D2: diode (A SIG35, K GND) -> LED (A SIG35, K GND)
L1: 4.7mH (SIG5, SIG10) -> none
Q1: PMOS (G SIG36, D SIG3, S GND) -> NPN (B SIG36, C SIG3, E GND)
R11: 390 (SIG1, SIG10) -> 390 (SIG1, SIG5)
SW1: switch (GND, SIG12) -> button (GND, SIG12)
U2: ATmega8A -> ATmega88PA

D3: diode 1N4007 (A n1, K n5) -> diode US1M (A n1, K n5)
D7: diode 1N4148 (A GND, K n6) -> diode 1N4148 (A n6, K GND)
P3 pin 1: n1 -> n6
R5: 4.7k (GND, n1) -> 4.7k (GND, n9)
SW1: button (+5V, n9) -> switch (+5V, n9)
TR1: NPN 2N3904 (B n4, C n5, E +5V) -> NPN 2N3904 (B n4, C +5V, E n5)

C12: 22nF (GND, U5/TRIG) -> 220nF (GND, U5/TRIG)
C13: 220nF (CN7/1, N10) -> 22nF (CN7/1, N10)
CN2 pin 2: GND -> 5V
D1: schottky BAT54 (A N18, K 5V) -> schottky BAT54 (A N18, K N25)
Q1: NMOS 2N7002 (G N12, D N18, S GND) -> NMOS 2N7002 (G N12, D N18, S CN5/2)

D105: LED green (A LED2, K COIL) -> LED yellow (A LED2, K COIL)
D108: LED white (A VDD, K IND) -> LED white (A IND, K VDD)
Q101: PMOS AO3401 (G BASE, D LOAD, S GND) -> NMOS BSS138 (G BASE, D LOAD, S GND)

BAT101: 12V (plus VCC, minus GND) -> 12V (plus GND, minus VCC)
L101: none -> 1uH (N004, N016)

------

Beginning with the line that contains "D105: LED green", return every line to the end of the listing, unchanged, and nothing else.

D105: LED green (A LED2, K COIL) -> LED yellow (A LED2, K COIL)
D108: LED white (A VDD, K IND) -> LED white (A IND, K VDD)
Q101: PMOS AO3401 (G BASE, D LOAD, S GND) -> NMOS BSS138 (G BASE, D LOAD, S GND)

BAT101: 12V (plus VCC, minus GND) -> 12V (plus GND, minus VCC)
L101: none -> 1uH (N004, N016)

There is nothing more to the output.